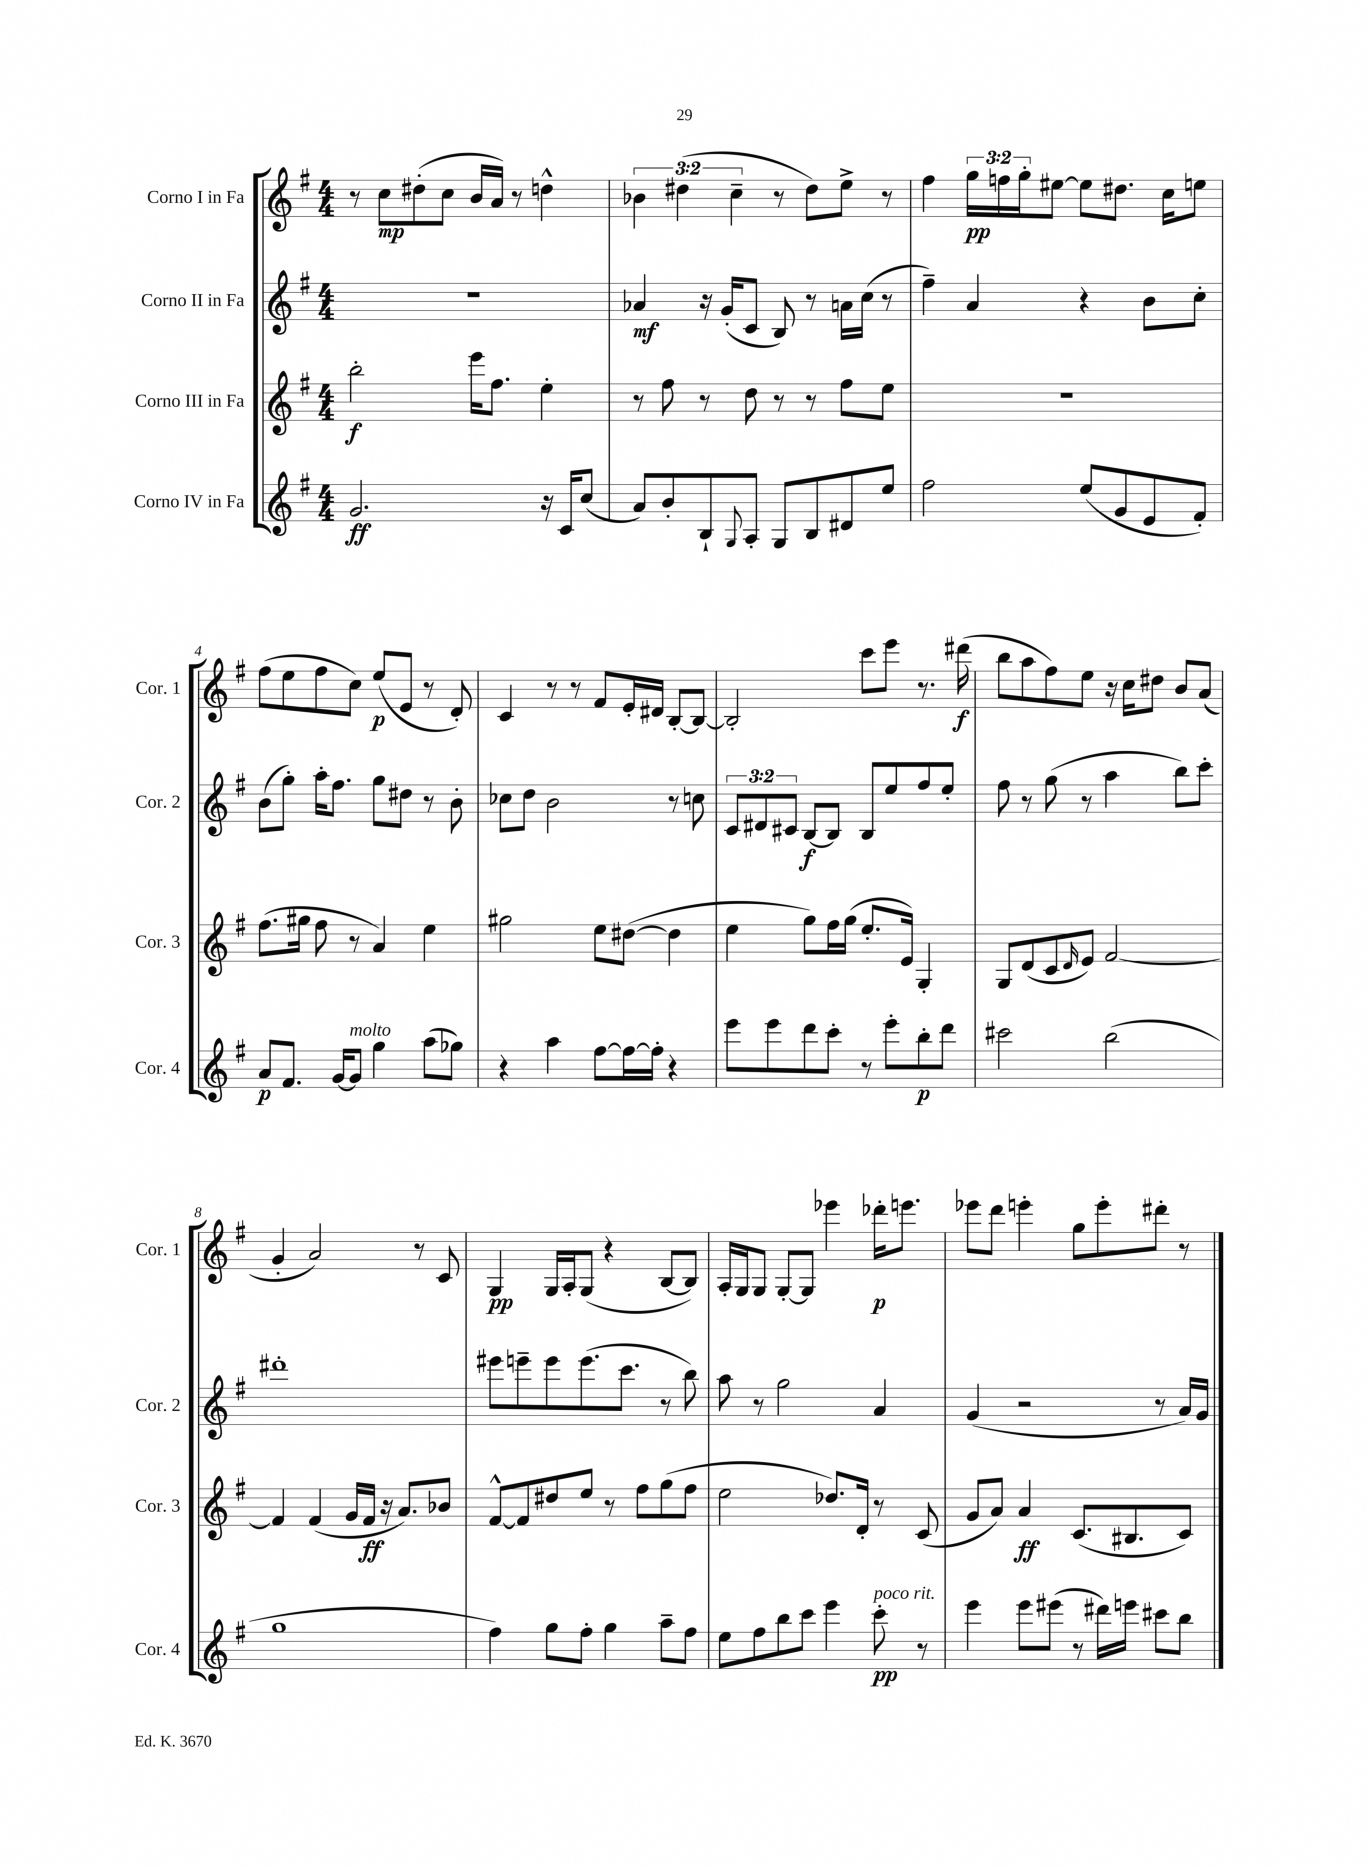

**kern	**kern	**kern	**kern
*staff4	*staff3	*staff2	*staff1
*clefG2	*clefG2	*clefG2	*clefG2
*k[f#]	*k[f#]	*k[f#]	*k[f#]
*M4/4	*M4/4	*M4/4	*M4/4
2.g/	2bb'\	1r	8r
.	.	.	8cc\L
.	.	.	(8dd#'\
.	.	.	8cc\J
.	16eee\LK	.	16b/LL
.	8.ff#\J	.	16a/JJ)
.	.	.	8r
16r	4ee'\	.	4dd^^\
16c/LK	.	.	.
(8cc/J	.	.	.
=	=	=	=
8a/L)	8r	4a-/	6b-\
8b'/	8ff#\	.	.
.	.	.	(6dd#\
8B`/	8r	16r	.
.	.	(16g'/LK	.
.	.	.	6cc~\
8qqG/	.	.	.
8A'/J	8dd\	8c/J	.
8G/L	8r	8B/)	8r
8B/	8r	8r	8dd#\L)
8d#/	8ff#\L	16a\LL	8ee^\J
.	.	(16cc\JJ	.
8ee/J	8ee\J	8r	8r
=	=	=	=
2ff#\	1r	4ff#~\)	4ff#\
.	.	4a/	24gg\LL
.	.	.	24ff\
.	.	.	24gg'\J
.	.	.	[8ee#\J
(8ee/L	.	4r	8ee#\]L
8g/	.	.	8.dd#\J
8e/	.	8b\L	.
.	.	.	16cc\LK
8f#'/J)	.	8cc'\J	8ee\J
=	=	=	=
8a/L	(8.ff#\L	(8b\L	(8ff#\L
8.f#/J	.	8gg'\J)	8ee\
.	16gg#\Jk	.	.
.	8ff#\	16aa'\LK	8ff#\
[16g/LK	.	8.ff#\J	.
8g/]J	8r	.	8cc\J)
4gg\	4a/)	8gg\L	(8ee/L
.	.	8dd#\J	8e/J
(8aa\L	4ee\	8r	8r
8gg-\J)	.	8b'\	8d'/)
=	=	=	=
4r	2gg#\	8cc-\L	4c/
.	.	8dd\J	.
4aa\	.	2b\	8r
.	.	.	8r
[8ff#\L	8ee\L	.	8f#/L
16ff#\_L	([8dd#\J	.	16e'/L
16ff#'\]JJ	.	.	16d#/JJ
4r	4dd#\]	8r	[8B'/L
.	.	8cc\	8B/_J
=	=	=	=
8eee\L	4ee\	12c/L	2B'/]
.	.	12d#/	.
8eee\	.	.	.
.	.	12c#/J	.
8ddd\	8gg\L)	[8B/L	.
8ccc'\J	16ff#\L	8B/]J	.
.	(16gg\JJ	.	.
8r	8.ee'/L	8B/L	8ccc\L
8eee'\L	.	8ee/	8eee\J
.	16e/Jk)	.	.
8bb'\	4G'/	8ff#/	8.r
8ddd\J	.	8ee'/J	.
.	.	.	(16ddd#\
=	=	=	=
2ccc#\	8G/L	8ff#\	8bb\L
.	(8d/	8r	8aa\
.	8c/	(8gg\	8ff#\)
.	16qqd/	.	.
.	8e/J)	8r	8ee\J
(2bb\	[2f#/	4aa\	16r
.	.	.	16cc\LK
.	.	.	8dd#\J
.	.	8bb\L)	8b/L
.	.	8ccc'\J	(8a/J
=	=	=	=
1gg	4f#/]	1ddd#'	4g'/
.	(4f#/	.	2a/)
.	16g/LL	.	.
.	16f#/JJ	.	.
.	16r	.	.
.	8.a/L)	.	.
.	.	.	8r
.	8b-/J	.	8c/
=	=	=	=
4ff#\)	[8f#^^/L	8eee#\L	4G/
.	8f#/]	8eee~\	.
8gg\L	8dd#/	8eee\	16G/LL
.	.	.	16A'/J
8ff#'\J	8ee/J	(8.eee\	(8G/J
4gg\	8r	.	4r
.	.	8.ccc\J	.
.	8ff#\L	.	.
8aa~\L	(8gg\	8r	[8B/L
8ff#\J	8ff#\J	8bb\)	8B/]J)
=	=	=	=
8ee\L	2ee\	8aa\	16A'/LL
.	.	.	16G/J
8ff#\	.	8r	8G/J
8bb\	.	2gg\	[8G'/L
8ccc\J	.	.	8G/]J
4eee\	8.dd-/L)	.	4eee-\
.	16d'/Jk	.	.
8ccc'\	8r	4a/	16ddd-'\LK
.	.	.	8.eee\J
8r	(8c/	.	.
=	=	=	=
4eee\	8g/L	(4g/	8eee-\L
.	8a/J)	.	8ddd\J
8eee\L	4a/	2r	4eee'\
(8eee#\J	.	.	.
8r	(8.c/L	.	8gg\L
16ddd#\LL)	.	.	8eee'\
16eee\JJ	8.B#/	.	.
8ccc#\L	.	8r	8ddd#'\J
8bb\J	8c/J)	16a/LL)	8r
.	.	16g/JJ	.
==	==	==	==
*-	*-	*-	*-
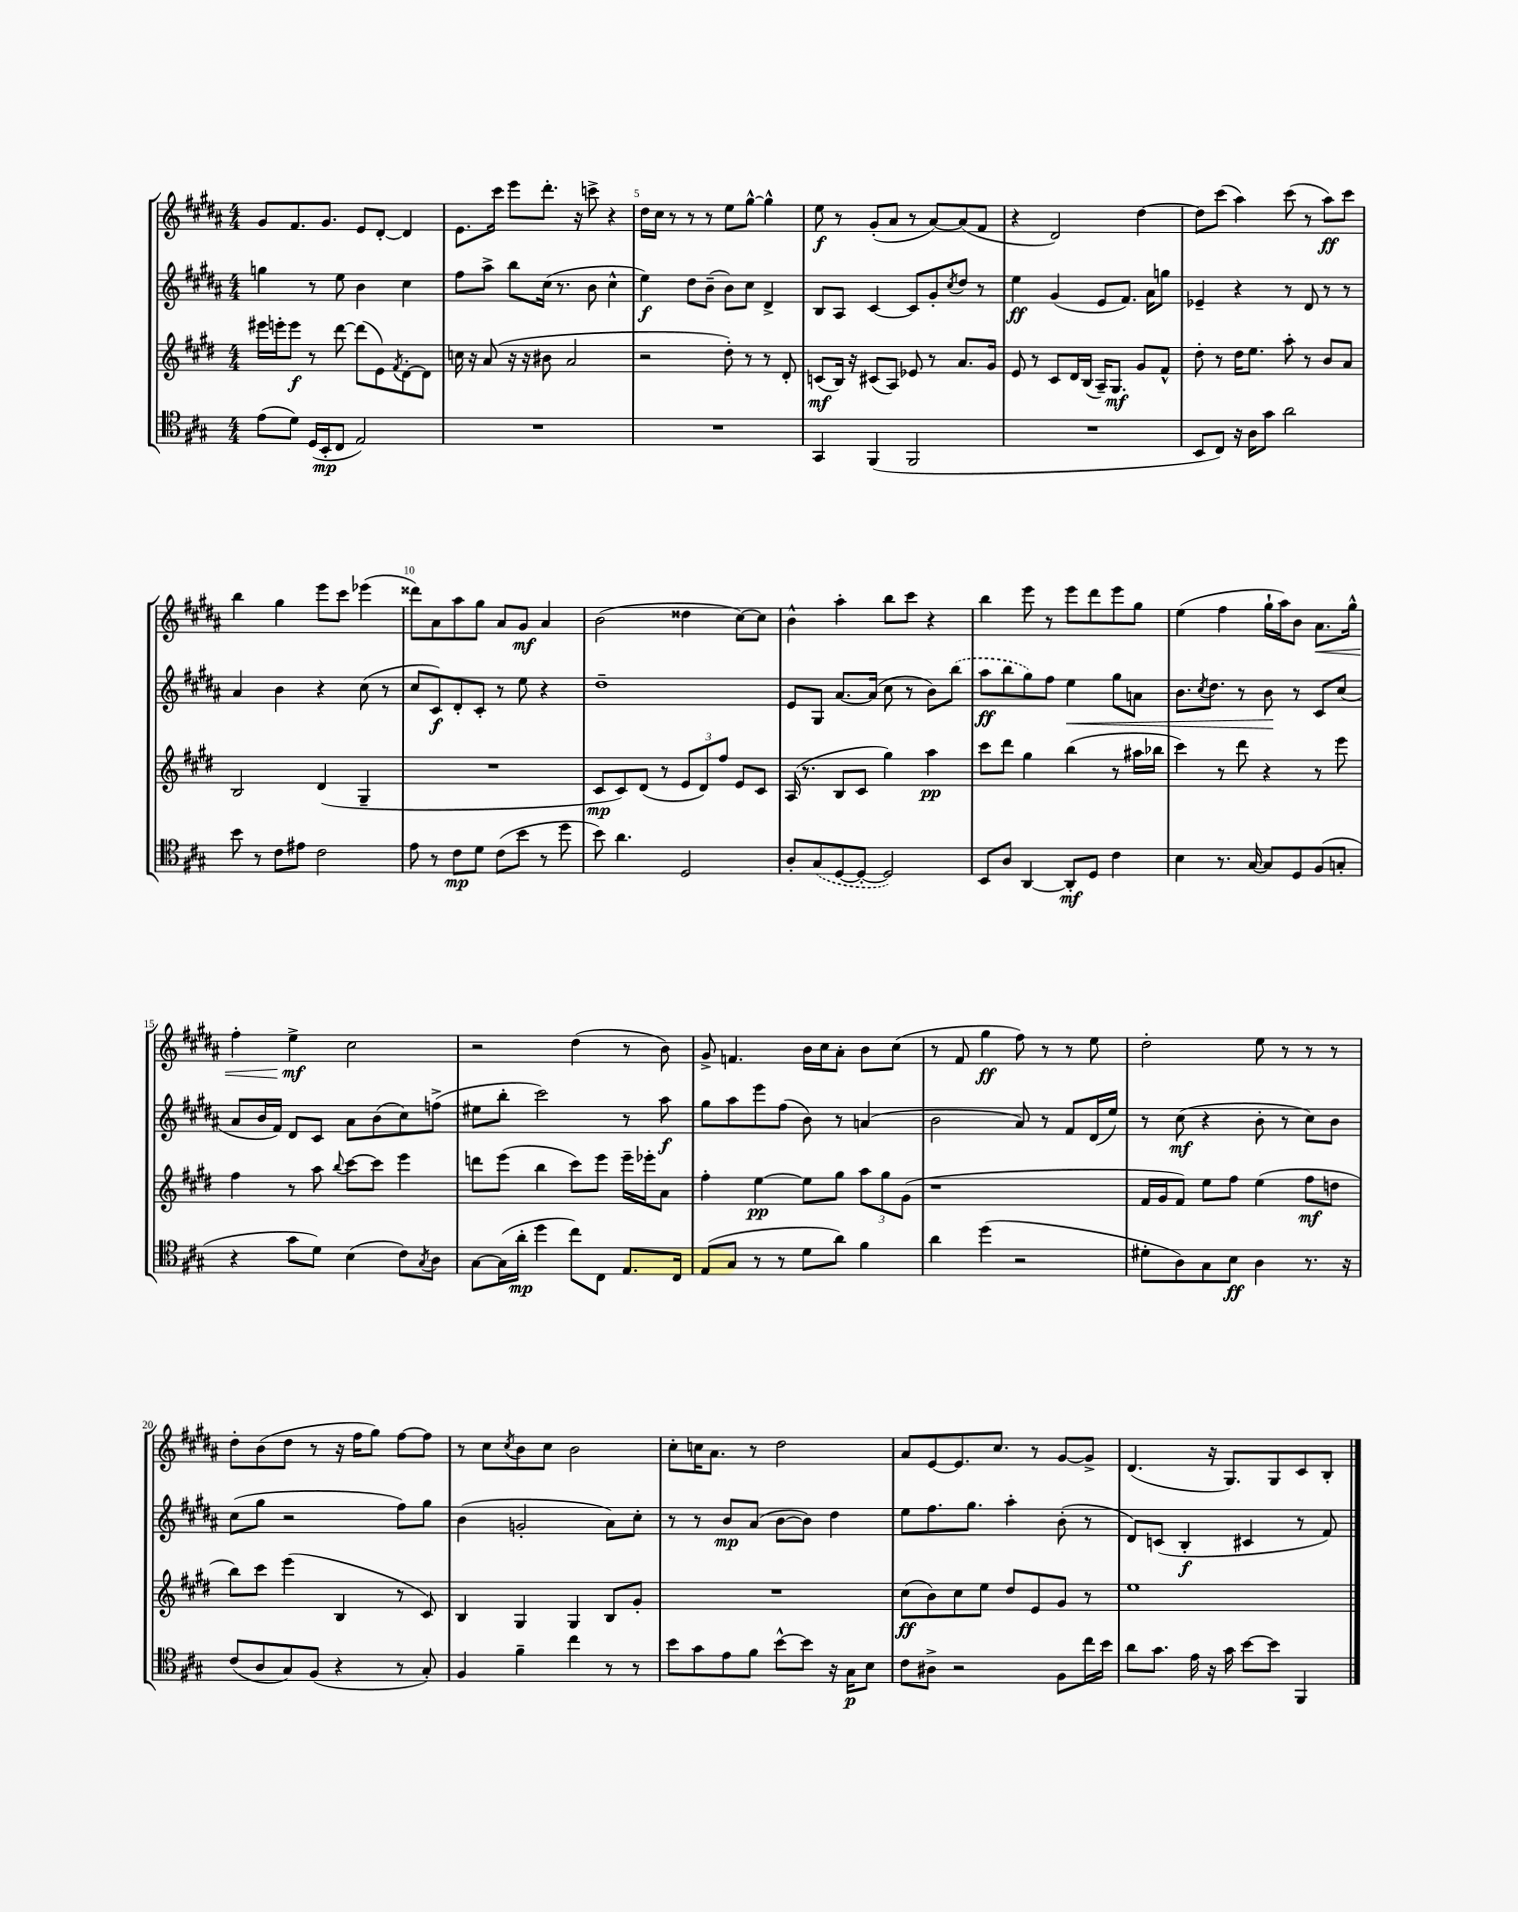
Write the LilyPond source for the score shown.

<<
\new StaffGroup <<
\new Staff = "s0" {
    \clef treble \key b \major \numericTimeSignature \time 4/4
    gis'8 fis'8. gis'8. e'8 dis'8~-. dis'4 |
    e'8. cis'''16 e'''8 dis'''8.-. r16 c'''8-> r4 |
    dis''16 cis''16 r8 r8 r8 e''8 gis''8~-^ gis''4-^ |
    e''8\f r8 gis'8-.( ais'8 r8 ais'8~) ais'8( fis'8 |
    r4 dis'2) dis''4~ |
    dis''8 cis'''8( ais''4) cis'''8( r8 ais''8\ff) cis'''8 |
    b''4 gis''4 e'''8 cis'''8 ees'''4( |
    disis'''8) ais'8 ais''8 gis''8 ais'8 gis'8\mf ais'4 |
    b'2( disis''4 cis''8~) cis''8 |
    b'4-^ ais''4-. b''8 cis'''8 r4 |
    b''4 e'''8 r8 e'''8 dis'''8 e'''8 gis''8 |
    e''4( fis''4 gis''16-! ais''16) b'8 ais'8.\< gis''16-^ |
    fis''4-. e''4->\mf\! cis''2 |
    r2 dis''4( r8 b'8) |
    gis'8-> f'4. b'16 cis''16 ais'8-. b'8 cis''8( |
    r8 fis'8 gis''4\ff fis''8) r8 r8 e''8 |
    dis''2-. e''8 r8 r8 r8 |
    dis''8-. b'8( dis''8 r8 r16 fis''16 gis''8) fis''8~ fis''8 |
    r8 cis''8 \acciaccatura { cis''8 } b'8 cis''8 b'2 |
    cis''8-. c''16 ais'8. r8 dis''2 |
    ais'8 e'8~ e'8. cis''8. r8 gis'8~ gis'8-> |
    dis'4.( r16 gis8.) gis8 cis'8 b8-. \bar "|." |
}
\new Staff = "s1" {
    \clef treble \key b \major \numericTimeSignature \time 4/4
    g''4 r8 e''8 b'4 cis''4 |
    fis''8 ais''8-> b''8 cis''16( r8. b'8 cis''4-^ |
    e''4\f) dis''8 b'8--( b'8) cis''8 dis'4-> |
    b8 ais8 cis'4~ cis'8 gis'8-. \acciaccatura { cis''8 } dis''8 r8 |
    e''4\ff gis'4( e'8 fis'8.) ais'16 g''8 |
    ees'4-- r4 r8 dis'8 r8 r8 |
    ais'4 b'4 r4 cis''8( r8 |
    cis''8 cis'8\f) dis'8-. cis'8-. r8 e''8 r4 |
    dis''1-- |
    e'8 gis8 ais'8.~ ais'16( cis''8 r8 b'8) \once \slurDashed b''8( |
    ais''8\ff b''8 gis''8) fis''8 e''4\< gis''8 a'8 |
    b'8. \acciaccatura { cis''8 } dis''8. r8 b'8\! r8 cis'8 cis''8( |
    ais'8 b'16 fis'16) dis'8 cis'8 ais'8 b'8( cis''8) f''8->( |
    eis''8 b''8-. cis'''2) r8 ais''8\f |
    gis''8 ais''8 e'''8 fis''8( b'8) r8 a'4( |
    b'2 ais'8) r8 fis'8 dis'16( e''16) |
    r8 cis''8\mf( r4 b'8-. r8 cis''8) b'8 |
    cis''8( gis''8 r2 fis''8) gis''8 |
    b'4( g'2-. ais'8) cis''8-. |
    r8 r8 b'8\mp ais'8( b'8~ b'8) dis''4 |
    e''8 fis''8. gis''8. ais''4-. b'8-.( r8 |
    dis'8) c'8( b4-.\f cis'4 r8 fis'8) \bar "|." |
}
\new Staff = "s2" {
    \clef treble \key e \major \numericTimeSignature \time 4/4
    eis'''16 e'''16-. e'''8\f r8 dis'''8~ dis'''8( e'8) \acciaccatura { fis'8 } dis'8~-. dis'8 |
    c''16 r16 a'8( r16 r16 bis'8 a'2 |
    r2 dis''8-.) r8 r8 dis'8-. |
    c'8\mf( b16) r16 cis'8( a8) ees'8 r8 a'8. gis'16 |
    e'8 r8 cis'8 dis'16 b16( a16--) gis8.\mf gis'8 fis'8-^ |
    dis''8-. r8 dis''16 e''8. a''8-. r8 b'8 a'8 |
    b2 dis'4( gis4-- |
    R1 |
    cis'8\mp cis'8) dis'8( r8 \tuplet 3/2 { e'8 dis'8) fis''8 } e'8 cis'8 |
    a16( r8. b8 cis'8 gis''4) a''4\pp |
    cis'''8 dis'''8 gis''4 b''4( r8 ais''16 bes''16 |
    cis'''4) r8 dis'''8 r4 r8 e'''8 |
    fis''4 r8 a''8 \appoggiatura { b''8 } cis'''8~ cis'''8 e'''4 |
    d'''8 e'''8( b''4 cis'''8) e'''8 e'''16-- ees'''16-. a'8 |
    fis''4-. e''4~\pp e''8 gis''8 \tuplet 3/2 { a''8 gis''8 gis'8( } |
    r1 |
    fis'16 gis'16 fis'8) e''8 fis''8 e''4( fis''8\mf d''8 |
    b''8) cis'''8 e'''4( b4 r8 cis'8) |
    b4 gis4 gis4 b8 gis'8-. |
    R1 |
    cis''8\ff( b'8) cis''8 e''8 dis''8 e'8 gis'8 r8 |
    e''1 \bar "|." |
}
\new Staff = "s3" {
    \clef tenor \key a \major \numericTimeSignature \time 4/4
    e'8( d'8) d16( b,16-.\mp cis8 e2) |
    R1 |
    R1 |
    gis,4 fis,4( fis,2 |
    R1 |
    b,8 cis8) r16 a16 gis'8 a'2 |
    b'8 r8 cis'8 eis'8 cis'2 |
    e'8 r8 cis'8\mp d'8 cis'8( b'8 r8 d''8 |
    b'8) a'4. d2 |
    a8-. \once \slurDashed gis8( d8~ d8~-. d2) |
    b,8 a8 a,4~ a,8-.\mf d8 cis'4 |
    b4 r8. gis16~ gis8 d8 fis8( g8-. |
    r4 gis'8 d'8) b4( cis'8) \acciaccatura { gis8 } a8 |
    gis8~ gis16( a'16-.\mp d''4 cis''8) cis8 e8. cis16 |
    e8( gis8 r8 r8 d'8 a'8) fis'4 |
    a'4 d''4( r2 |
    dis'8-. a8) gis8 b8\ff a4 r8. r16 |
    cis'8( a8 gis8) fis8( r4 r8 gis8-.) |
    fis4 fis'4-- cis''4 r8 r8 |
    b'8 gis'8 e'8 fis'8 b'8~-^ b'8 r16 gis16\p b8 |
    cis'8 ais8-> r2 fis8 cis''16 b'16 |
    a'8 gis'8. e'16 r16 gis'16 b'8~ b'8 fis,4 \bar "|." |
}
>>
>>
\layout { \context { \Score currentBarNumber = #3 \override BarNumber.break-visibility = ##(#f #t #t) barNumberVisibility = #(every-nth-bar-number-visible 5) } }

→ **STATED EXERCISE**: Return every line of the material above that contains the string "numericTimeSignature".

→ **SOLUTION**:
    \clef treble \key b \major \numericTimeSignature \time 4/4
    \clef treble \key b \major \numericTimeSignature \time 4/4
    \clef treble \key e \major \numericTimeSignature \time 4/4
    \clef tenor \key a \major \numericTimeSignature \time 4/4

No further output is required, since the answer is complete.